§ THE PROBLEM
Edit the items below so that "Total Polled" reads "Total Votes Polled" wherever it occurs, keeping every other line unchanged. Leave the pictures out of your answer.

§ DATA RECORDS
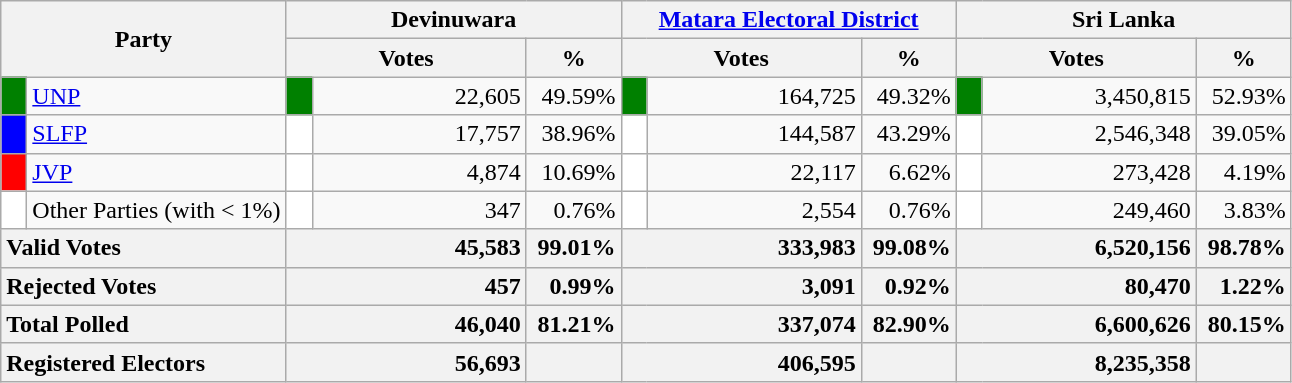
6,520,156 [1076, 248]
22,605 [419, 96]
406,595 [741, 362]
0.99% [574, 286]
4,874 [419, 172]
SLFP [156, 134]
Valid Votes [144, 248]
38.96% [574, 134]
99.08% [908, 248]
249,460 [1089, 210]
2,546,348 [1089, 134]
22,117 [754, 172]
Matara Electoral District [788, 20]
UNP [156, 96]
Total Polled [144, 324]
43.29% [908, 134]
Party [144, 39]
49.32% [908, 96]
98.78% [1244, 248]
164,725 [754, 96]
Devinuwara [454, 20]
80,470 [1076, 286]
45,583 [406, 248]
457 [406, 286]
46,040 [406, 324]
2,554 [754, 210]
6.62% [908, 172]
82.90% [908, 324]
3,450,815 [1089, 96]
10.69% [574, 172]
49.59% [574, 96]
39.05% [1244, 134]
273,428 [1089, 172]
347 [419, 210]
52.93% [1244, 96]
Sri Lanka [1124, 20]
333,983 [741, 248]
3,091 [741, 286]
56,693 [406, 362]
6,600,626 [1076, 324]
144,587 [754, 134]
3.83% [1244, 210]
0.92% [908, 286]
17,757 [419, 134]
Registered Electors [144, 362]
Other Parties (with < 1%) [156, 210]
1.22% [1244, 286]
337,074 [741, 324]
8,235,358 [1076, 362]
JVP [156, 172]
4.19% [1244, 172]
99.01% [574, 248]
80.15% [1244, 324]
Rejected Votes [144, 286]
81.21% [574, 324]
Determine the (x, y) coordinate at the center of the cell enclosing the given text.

§ RESPONSE TO THE EXERCISE
6,520,156 [1076, 248]
22,605 [419, 96]
406,595 [741, 362]
0.99% [574, 286]
4,874 [419, 172]
SLFP [156, 134]
Valid Votes [144, 248]
38.96% [574, 134]
99.08% [908, 248]
249,460 [1089, 210]
2,546,348 [1089, 134]
22,117 [754, 172]
Matara Electoral District [788, 20]
UNP [156, 96]
Total Votes Polled [144, 324]
43.29% [908, 134]
Party [144, 39]
49.32% [908, 96]
98.78% [1244, 248]
164,725 [754, 96]
Devinuwara [454, 20]
80,470 [1076, 286]
45,583 [406, 248]
457 [406, 286]
46,040 [406, 324]
2,554 [754, 210]
6.62% [908, 172]
82.90% [908, 324]
3,450,815 [1089, 96]
10.69% [574, 172]
49.59% [574, 96]
39.05% [1244, 134]
273,428 [1089, 172]
347 [419, 210]
52.93% [1244, 96]
Sri Lanka [1124, 20]
333,983 [741, 248]
3,091 [741, 286]
56,693 [406, 362]
6,600,626 [1076, 324]
144,587 [754, 134]
3.83% [1244, 210]
0.92% [908, 286]
17,757 [419, 134]
Registered Electors [144, 362]
Other Parties (with < 1%) [156, 210]
1.22% [1244, 286]
337,074 [741, 324]
8,235,358 [1076, 362]
JVP [156, 172]
4.19% [1244, 172]
99.01% [574, 248]
80.15% [1244, 324]
Rejected Votes [144, 286]
81.21% [574, 324]
Determine the (x, y) coordinate at the center of the cell enclosing the given text.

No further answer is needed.